Extracted records
──────────────────────────────

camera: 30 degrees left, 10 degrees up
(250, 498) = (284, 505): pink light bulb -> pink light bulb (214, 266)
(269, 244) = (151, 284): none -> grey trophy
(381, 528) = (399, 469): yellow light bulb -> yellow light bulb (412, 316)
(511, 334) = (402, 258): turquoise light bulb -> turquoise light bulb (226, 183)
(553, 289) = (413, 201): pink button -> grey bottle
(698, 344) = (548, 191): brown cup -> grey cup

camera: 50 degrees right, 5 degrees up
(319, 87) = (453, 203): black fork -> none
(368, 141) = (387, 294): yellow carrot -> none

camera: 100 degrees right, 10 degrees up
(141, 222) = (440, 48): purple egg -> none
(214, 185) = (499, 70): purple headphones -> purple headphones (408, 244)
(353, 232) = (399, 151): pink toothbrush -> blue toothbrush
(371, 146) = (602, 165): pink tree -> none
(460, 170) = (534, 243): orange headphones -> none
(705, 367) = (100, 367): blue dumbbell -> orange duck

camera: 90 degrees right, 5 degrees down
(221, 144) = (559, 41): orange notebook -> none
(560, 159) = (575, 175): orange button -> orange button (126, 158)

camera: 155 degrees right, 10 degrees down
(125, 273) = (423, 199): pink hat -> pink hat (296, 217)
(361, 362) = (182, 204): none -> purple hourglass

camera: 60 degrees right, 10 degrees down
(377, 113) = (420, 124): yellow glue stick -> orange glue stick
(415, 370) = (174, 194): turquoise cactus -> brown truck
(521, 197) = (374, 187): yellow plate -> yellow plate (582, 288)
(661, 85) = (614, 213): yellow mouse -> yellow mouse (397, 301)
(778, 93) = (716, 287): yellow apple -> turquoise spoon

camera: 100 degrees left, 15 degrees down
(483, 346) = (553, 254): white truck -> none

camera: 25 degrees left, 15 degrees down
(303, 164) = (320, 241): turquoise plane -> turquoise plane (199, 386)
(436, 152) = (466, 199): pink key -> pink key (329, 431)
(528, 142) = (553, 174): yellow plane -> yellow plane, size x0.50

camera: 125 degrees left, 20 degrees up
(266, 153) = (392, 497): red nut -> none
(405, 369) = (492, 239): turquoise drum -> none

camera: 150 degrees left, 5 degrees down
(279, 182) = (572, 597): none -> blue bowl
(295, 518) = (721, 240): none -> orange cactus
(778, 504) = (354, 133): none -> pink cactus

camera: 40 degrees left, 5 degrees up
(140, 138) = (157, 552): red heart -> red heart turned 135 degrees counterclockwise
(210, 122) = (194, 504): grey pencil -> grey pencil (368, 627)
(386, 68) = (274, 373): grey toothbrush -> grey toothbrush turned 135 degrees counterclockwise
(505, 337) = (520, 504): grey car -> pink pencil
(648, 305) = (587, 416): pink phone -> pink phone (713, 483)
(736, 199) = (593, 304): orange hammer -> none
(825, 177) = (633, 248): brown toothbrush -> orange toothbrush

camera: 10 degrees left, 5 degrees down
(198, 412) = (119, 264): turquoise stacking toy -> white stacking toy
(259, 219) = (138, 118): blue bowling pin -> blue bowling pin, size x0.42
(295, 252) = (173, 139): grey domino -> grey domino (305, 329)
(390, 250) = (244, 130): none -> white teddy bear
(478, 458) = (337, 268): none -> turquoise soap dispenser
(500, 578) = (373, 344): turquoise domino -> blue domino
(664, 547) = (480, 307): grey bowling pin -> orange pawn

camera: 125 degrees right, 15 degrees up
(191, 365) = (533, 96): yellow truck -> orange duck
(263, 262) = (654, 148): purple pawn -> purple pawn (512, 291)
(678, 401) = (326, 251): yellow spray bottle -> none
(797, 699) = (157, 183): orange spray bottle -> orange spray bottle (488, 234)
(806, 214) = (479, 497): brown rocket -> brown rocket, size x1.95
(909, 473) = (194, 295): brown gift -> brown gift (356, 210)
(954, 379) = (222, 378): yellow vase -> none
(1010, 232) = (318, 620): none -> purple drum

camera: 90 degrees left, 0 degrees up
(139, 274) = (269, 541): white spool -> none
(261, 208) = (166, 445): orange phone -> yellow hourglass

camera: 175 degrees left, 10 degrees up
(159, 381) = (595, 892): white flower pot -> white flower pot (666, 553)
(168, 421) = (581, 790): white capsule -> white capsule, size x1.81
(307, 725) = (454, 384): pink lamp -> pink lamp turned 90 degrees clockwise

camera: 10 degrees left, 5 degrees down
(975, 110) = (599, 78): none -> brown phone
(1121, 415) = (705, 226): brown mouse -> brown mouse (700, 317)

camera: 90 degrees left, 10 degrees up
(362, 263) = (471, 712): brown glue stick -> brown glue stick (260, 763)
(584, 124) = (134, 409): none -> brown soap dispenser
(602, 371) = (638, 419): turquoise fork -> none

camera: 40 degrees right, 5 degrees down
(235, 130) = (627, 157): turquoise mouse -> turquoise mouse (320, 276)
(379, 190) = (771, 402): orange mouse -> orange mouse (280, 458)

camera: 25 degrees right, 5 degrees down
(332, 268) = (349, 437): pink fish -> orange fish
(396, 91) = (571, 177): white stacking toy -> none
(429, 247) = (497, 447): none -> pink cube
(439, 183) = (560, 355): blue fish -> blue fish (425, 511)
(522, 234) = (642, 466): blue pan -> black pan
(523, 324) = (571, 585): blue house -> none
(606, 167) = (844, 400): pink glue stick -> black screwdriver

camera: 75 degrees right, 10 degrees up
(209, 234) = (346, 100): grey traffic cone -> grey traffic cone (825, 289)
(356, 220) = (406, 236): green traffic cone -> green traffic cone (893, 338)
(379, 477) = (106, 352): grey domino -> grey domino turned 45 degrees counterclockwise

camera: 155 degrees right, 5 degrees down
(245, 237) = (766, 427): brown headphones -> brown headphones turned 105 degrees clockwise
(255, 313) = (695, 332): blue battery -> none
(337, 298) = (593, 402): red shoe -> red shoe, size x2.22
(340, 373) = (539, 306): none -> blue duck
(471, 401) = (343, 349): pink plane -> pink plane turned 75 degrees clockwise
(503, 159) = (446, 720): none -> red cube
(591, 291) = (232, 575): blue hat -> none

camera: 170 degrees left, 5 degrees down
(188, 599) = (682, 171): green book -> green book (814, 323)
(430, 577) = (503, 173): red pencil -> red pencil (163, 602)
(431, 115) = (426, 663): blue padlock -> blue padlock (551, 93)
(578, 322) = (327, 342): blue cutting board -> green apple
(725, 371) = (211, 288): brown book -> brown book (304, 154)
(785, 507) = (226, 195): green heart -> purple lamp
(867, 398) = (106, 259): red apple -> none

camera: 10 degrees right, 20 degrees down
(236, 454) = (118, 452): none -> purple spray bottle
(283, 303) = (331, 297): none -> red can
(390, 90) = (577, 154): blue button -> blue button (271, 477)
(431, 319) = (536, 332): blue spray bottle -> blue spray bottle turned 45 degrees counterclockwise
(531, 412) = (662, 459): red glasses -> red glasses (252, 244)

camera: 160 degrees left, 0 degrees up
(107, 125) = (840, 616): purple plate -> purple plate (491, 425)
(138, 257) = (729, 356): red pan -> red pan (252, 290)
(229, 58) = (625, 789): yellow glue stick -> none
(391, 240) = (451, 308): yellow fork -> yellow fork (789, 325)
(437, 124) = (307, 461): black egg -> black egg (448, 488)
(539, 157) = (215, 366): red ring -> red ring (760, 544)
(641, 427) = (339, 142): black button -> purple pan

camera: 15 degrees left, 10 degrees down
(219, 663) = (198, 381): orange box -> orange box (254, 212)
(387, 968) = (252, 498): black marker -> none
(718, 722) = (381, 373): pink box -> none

──────────────────────────────

### Task
What is needed is a word-for-word restatement of all the data.

### Task output
camera: 30 degrees left, 10 degrees up
(250, 498) = (284, 505): pink light bulb -> pink light bulb (214, 266)
(269, 244) = (151, 284): none -> grey trophy
(381, 528) = (399, 469): yellow light bulb -> yellow light bulb (412, 316)
(511, 334) = (402, 258): turquoise light bulb -> turquoise light bulb (226, 183)
(553, 289) = (413, 201): pink button -> grey bottle
(698, 344) = (548, 191): brown cup -> grey cup

camera: 50 degrees right, 5 degrees up
(319, 87) = (453, 203): black fork -> none
(368, 141) = (387, 294): yellow carrot -> none

camera: 100 degrees right, 10 degrees up
(141, 222) = (440, 48): purple egg -> none
(214, 185) = (499, 70): purple headphones -> purple headphones (408, 244)
(353, 232) = (399, 151): pink toothbrush -> blue toothbrush
(371, 146) = (602, 165): pink tree -> none
(460, 170) = (534, 243): orange headphones -> none
(705, 367) = (100, 367): blue dumbbell -> orange duck

camera: 90 degrees right, 5 degrees down
(221, 144) = (559, 41): orange notebook -> none
(560, 159) = (575, 175): orange button -> orange button (126, 158)

camera: 155 degrees right, 10 degrees down
(125, 273) = (423, 199): pink hat -> pink hat (296, 217)
(361, 362) = (182, 204): none -> purple hourglass

camera: 60 degrees right, 10 degrees down
(377, 113) = (420, 124): yellow glue stick -> orange glue stick
(415, 370) = (174, 194): turquoise cactus -> brown truck
(521, 197) = (374, 187): yellow plate -> yellow plate (582, 288)
(661, 85) = (614, 213): yellow mouse -> yellow mouse (397, 301)
(778, 93) = (716, 287): yellow apple -> turquoise spoon

camera: 100 degrees left, 15 degrees down
(483, 346) = (553, 254): white truck -> none

camera: 25 degrees left, 15 degrees down
(303, 164) = (320, 241): turquoise plane -> turquoise plane (199, 386)
(436, 152) = (466, 199): pink key -> pink key (329, 431)
(528, 142) = (553, 174): yellow plane -> yellow plane, size x0.50

camera: 125 degrees left, 20 degrees up
(266, 153) = (392, 497): red nut -> none
(405, 369) = (492, 239): turquoise drum -> none

camera: 150 degrees left, 5 degrees down
(279, 182) = (572, 597): none -> blue bowl
(295, 518) = (721, 240): none -> orange cactus
(778, 504) = (354, 133): none -> pink cactus

camera: 40 degrees left, 5 degrees up
(140, 138) = (157, 552): red heart -> red heart turned 135 degrees counterclockwise
(210, 122) = (194, 504): grey pencil -> grey pencil (368, 627)
(386, 68) = (274, 373): grey toothbrush -> grey toothbrush turned 135 degrees counterclockwise
(505, 337) = (520, 504): grey car -> pink pencil
(648, 305) = (587, 416): pink phone -> pink phone (713, 483)
(736, 199) = (593, 304): orange hammer -> none
(825, 177) = (633, 248): brown toothbrush -> orange toothbrush

camera: 10 degrees left, 5 degrees down
(198, 412) = (119, 264): turquoise stacking toy -> white stacking toy
(259, 219) = (138, 118): blue bowling pin -> blue bowling pin, size x0.42
(295, 252) = (173, 139): grey domino -> grey domino (305, 329)
(390, 250) = (244, 130): none -> white teddy bear
(478, 458) = (337, 268): none -> turquoise soap dispenser
(500, 578) = (373, 344): turquoise domino -> blue domino
(664, 547) = (480, 307): grey bowling pin -> orange pawn

camera: 125 degrees right, 15 degrees up
(191, 365) = (533, 96): yellow truck -> orange duck
(263, 262) = (654, 148): purple pawn -> purple pawn (512, 291)
(678, 401) = (326, 251): yellow spray bottle -> none
(797, 699) = (157, 183): orange spray bottle -> orange spray bottle (488, 234)
(806, 214) = (479, 497): brown rocket -> brown rocket, size x1.95
(909, 473) = (194, 295): brown gift -> brown gift (356, 210)
(954, 379) = (222, 378): yellow vase -> none
(1010, 232) = (318, 620): none -> purple drum

camera: 90 degrees left, 0 degrees up
(139, 274) = (269, 541): white spool -> none
(261, 208) = (166, 445): orange phone -> yellow hourglass

camera: 175 degrees left, 10 degrees up
(159, 381) = (595, 892): white flower pot -> white flower pot (666, 553)
(168, 421) = (581, 790): white capsule -> white capsule, size x1.81
(307, 725) = (454, 384): pink lamp -> pink lamp turned 90 degrees clockwise

camera: 10 degrees left, 5 degrees down
(975, 110) = (599, 78): none -> brown phone
(1121, 415) = (705, 226): brown mouse -> brown mouse (700, 317)

camera: 90 degrees left, 10 degrees up
(362, 263) = (471, 712): brown glue stick -> brown glue stick (260, 763)
(584, 124) = (134, 409): none -> brown soap dispenser
(602, 371) = (638, 419): turquoise fork -> none

camera: 40 degrees right, 5 degrees down
(235, 130) = (627, 157): turquoise mouse -> turquoise mouse (320, 276)
(379, 190) = (771, 402): orange mouse -> orange mouse (280, 458)

camera: 25 degrees right, 5 degrees down
(332, 268) = (349, 437): pink fish -> orange fish
(396, 91) = (571, 177): white stacking toy -> none
(429, 247) = (497, 447): none -> pink cube
(439, 183) = (560, 355): blue fish -> blue fish (425, 511)
(522, 234) = (642, 466): blue pan -> black pan
(523, 324) = (571, 585): blue house -> none
(606, 167) = (844, 400): pink glue stick -> black screwdriver

camera: 75 degrees right, 10 degrees up
(209, 234) = (346, 100): grey traffic cone -> grey traffic cone (825, 289)
(356, 220) = (406, 236): green traffic cone -> green traffic cone (893, 338)
(379, 477) = (106, 352): grey domino -> grey domino turned 45 degrees counterclockwise

camera: 155 degrees right, 5 degrees down
(245, 237) = (766, 427): brown headphones -> brown headphones turned 105 degrees clockwise
(255, 313) = (695, 332): blue battery -> none
(337, 298) = (593, 402): red shoe -> red shoe, size x2.22
(340, 373) = (539, 306): none -> blue duck
(471, 401) = (343, 349): pink plane -> pink plane turned 75 degrees clockwise
(503, 159) = (446, 720): none -> red cube
(591, 291) = (232, 575): blue hat -> none

camera: 170 degrees left, 5 degrees down
(188, 599) = (682, 171): green book -> green book (814, 323)
(430, 577) = (503, 173): red pencil -> red pencil (163, 602)
(431, 115) = (426, 663): blue padlock -> blue padlock (551, 93)
(578, 322) = (327, 342): blue cutting board -> green apple
(725, 371) = (211, 288): brown book -> brown book (304, 154)
(785, 507) = (226, 195): green heart -> purple lamp
(867, 398) = (106, 259): red apple -> none

camera: 10 degrees right, 20 degrees down
(236, 454) = (118, 452): none -> purple spray bottle
(283, 303) = (331, 297): none -> red can
(390, 90) = (577, 154): blue button -> blue button (271, 477)
(431, 319) = (536, 332): blue spray bottle -> blue spray bottle turned 45 degrees counterclockwise
(531, 412) = (662, 459): red glasses -> red glasses (252, 244)

camera: 160 degrees left, 0 degrees up
(107, 125) = (840, 616): purple plate -> purple plate (491, 425)
(138, 257) = (729, 356): red pan -> red pan (252, 290)
(229, 58) = (625, 789): yellow glue stick -> none
(391, 240) = (451, 308): yellow fork -> yellow fork (789, 325)
(437, 124) = (307, 461): black egg -> black egg (448, 488)
(539, 157) = (215, 366): red ring -> red ring (760, 544)
(641, 427) = (339, 142): black button -> purple pan

camera: 15 degrees left, 10 degrees down
(219, 663) = (198, 381): orange box -> orange box (254, 212)
(387, 968) = (252, 498): black marker -> none
(718, 722) = (381, 373): pink box -> none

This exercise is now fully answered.